What is required:
Could you please repeat the data below word for word?

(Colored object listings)
******

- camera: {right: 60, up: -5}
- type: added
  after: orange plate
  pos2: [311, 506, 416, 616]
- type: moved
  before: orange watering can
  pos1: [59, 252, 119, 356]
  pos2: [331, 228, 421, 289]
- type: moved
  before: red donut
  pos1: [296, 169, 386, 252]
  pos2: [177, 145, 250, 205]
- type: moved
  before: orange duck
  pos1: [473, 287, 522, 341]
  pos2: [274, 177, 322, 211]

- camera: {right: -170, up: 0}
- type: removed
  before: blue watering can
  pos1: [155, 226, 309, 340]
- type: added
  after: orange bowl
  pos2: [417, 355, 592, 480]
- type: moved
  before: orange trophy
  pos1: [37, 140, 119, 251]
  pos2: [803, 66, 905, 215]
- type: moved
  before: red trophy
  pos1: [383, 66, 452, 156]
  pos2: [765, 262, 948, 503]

******

Task answer:
- camera: {right: 60, up: -5}
- type: added
  after: orange plate
  pos2: [311, 506, 416, 616]
- type: moved
  before: orange watering can
  pos1: [59, 252, 119, 356]
  pos2: [331, 228, 421, 289]
- type: moved
  before: red donut
  pos1: [296, 169, 386, 252]
  pos2: [177, 145, 250, 205]
- type: moved
  before: orange duck
  pos1: [473, 287, 522, 341]
  pos2: [274, 177, 322, 211]

- camera: {right: -170, up: 0}
- type: removed
  before: blue watering can
  pos1: [155, 226, 309, 340]
- type: added
  after: orange bowl
  pos2: [417, 355, 592, 480]
- type: moved
  before: orange trophy
  pos1: [37, 140, 119, 251]
  pos2: [803, 66, 905, 215]
- type: moved
  before: red trophy
  pos1: [383, 66, 452, 156]
  pos2: [765, 262, 948, 503]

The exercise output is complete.